PROBLEM DETAILS:
Count the lines of the records below that contain the string "time", treating uppercase and lowercase as distinct, and give only the number.

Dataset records
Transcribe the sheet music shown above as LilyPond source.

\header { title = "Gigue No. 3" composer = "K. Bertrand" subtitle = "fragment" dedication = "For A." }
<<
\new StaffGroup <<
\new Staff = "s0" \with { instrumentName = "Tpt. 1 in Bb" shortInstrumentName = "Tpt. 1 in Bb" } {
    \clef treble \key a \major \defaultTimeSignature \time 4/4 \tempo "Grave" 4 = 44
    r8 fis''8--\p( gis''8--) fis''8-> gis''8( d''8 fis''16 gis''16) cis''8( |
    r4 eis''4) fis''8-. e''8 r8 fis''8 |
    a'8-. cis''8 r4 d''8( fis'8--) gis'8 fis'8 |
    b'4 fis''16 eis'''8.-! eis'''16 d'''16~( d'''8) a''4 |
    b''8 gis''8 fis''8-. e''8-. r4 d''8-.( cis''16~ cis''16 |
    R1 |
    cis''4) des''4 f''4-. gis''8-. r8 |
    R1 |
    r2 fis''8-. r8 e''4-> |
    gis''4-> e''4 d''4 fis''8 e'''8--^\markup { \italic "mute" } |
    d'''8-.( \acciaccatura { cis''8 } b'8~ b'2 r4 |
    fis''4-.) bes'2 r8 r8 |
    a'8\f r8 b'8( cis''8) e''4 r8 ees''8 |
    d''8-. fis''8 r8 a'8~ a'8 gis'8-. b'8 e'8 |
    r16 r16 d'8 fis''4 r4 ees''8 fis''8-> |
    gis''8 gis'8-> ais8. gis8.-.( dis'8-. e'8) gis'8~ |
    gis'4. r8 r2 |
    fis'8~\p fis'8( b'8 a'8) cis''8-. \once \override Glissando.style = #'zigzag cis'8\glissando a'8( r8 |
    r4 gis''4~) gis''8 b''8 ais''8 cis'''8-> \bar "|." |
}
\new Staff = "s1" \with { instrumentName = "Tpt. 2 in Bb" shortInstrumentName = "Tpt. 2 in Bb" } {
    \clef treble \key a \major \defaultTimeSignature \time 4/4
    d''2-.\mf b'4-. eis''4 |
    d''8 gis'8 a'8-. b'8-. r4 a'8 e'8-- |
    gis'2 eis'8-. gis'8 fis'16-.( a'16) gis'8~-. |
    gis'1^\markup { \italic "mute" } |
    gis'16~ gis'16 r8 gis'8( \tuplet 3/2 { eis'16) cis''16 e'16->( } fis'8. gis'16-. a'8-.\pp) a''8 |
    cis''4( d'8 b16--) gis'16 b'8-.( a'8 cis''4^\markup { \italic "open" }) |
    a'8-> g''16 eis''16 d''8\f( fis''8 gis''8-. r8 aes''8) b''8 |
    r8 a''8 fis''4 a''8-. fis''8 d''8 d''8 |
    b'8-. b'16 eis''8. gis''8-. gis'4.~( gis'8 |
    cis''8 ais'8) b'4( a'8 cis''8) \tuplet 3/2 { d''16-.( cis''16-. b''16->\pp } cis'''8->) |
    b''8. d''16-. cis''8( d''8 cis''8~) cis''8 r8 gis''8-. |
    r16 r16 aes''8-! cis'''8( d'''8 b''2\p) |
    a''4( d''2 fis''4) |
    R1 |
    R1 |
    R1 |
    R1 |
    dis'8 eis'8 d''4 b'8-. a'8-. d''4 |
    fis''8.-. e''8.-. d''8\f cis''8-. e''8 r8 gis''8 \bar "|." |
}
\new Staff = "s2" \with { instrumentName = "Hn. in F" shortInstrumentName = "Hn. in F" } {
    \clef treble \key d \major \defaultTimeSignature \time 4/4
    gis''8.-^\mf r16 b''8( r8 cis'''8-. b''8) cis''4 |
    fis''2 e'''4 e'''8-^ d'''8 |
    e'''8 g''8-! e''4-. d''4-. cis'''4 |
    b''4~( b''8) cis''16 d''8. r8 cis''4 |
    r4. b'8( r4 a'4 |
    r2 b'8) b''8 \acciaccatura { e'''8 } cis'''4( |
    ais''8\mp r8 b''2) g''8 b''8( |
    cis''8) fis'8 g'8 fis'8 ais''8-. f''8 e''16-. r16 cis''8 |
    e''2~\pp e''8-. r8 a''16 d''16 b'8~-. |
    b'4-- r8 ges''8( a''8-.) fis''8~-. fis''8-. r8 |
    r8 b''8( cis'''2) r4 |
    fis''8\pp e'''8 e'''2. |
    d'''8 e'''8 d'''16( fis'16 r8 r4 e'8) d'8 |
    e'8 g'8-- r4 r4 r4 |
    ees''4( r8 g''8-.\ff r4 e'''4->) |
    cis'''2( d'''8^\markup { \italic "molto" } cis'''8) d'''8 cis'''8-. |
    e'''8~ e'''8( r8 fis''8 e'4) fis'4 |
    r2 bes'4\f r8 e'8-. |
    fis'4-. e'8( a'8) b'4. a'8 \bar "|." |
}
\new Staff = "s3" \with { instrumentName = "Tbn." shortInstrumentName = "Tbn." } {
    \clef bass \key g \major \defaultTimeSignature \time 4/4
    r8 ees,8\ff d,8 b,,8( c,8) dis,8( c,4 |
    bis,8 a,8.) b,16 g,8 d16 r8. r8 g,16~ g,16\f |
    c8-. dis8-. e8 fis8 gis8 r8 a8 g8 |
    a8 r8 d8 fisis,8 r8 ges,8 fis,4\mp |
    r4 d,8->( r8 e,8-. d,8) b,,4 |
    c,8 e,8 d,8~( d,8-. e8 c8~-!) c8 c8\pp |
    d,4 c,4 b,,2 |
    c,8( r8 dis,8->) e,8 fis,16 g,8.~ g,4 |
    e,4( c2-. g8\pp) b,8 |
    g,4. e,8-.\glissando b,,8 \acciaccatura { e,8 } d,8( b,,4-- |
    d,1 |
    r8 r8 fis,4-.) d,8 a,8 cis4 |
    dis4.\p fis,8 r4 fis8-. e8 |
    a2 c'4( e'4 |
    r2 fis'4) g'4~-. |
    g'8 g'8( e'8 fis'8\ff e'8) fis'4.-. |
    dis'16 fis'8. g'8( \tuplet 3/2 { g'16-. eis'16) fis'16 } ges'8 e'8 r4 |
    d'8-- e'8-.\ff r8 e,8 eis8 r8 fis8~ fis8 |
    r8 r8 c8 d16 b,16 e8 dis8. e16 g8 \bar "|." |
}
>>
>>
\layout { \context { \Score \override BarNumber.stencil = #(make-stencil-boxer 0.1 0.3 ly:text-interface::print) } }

ANSWER TO THIS EXERCISE:
4